Transcribe the entries below exactly from their first line through the line containing "blue brick C1:C2", and let no picture into the copy.

RECORDS TO USE START

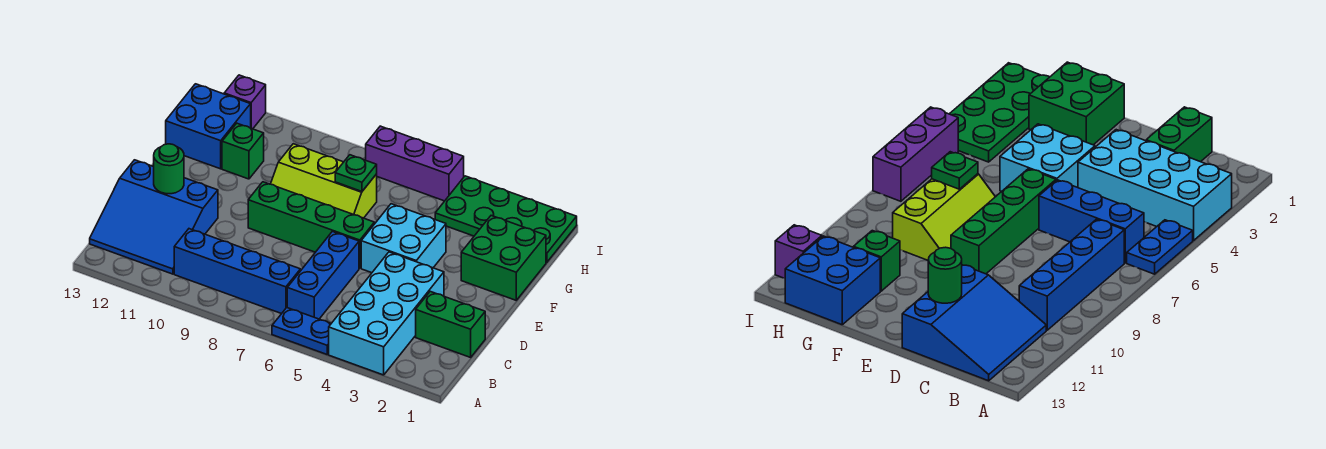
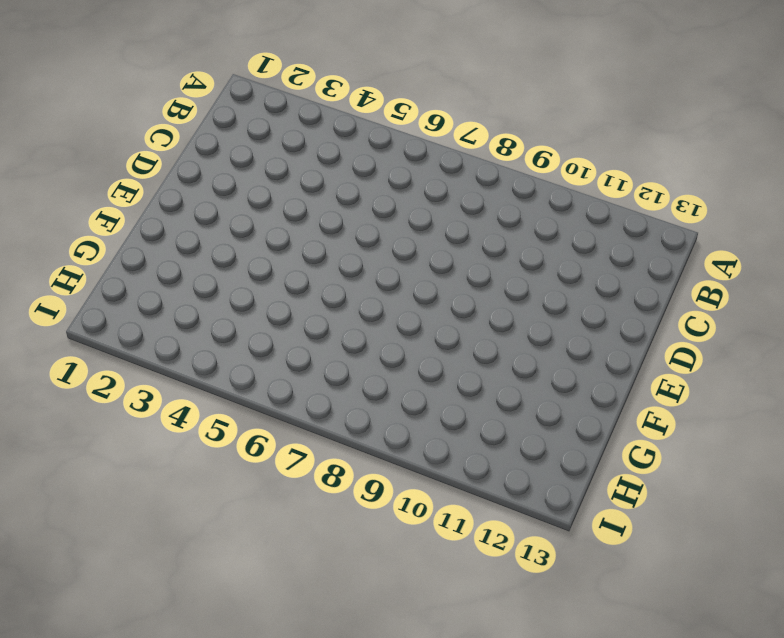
none -> cyan brick A3:D4 level 1
none -> blue plate A5:A6 level 1
none -> blue brick B6:D6 level 1

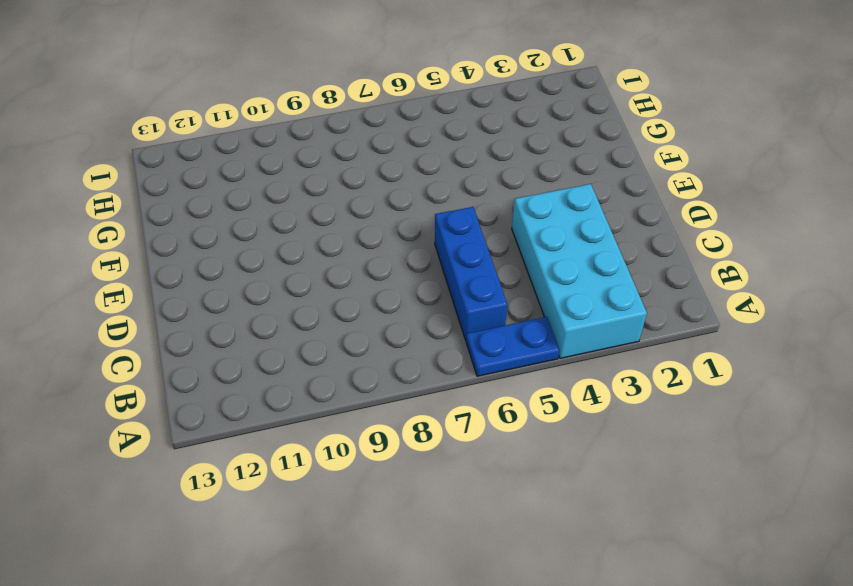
none -> blue brick B7:B10 level 1
none -> blue slope B11:D13 level 1 top D
none -> green brick C1:C2 level 1

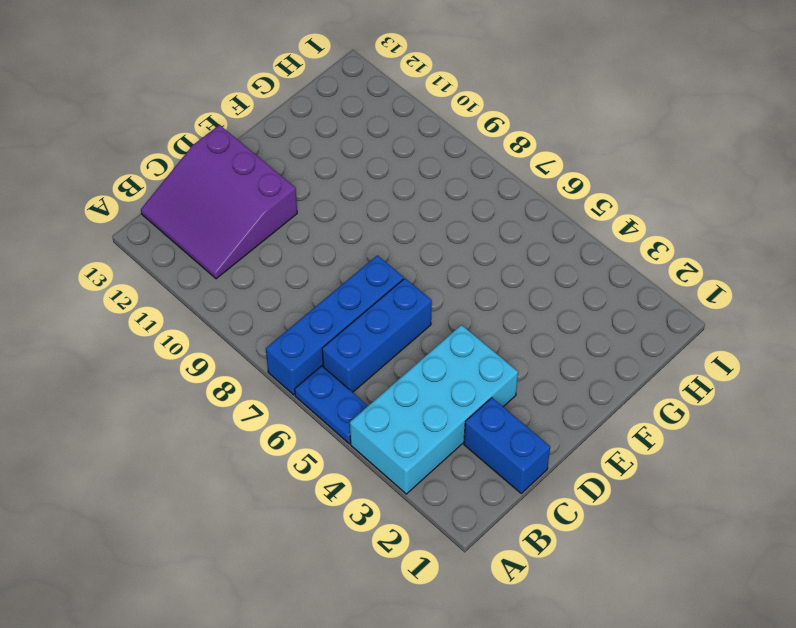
blue brick A7:D7 level 1 -> blue brick B7:B10 level 1
purple slope B11:D13 level 1 top D -> blue slope B11:D13 level 1 top D
blue brick C1:C2 level 1 -> green brick C1:C2 level 1
none -> cyan brick E4:F5 level 1
none -> green brick E6:E9 level 1
none -> green brick F1:G2 level 1

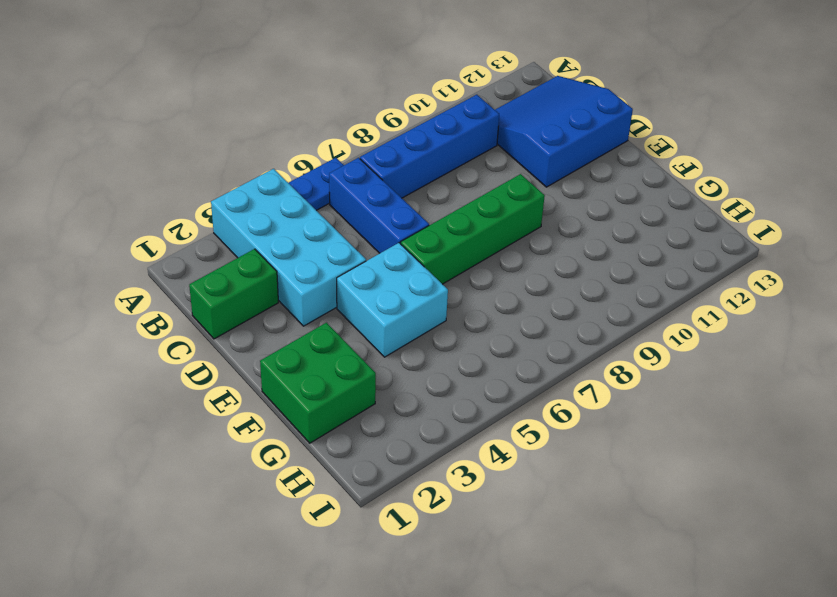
none -> lime slope F7:G9 level 1 top G
none -> green brick G11 level 1
none -> blue brick G12:H13 level 1

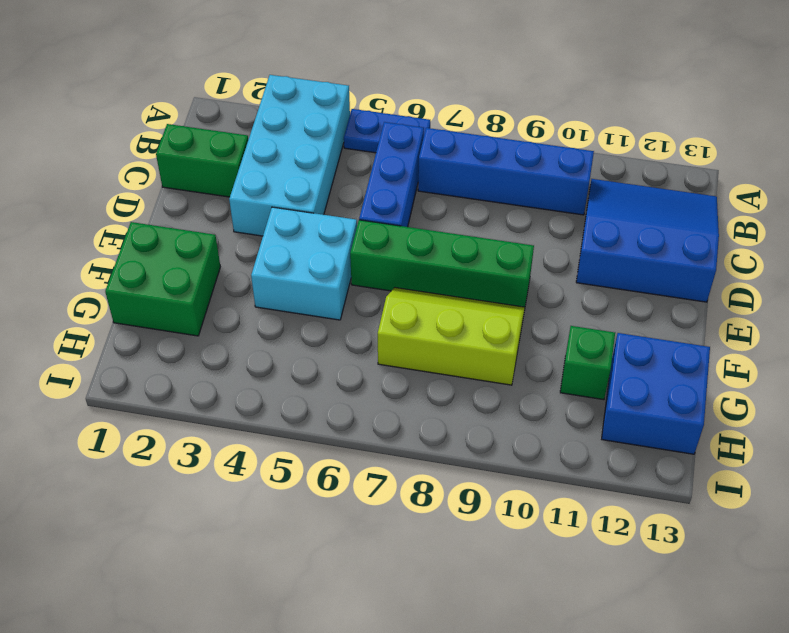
none -> green plate H1:I4 level 1
none -> purple brick I5:I7 level 1
none -> purple brick I12 level 1

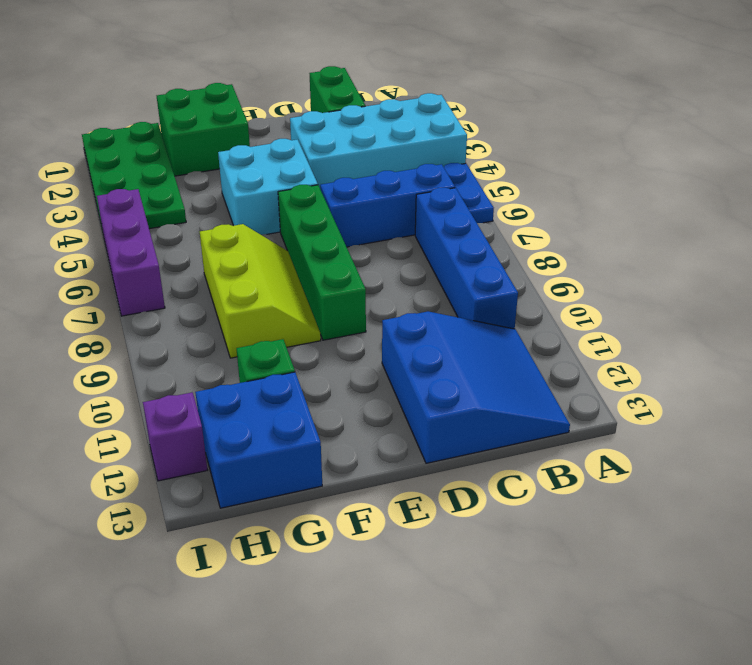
none -> green round brick D12 level 2
none -> green plate G7 level 2

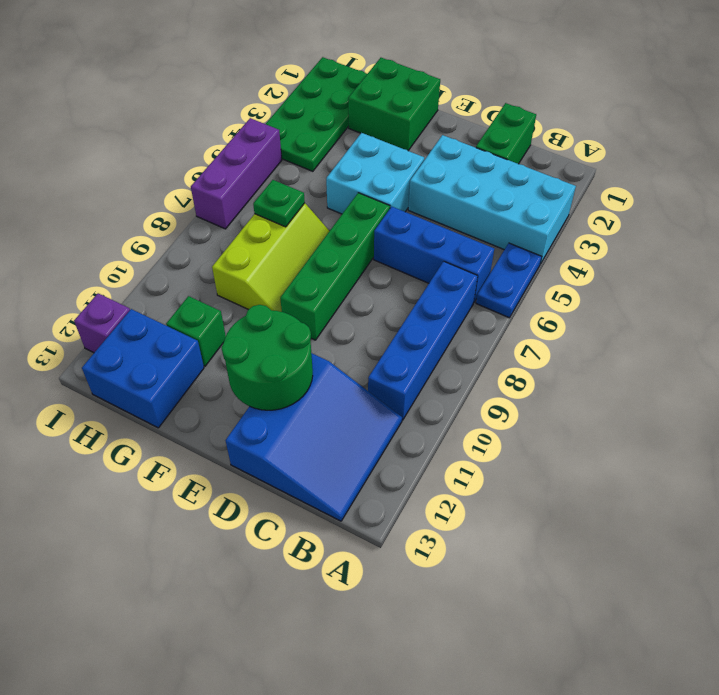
green round brick D11:E12 level 2 -> green round brick D12 level 2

RECORDS TO USE END

** RESULT FOR THIS EXERCISE **
none -> cyan brick A3:D4 level 1
none -> blue plate A5:A6 level 1
none -> blue brick B6:D6 level 1

none -> blue brick B7:B10 level 1
none -> blue slope B11:D13 level 1 top D
none -> green brick C1:C2 level 1

blue brick A7:D7 level 1 -> blue brick B7:B10 level 1
purple slope B11:D13 level 1 top D -> blue slope B11:D13 level 1 top D
blue brick C1:C2 level 1 -> green brick C1:C2 level 1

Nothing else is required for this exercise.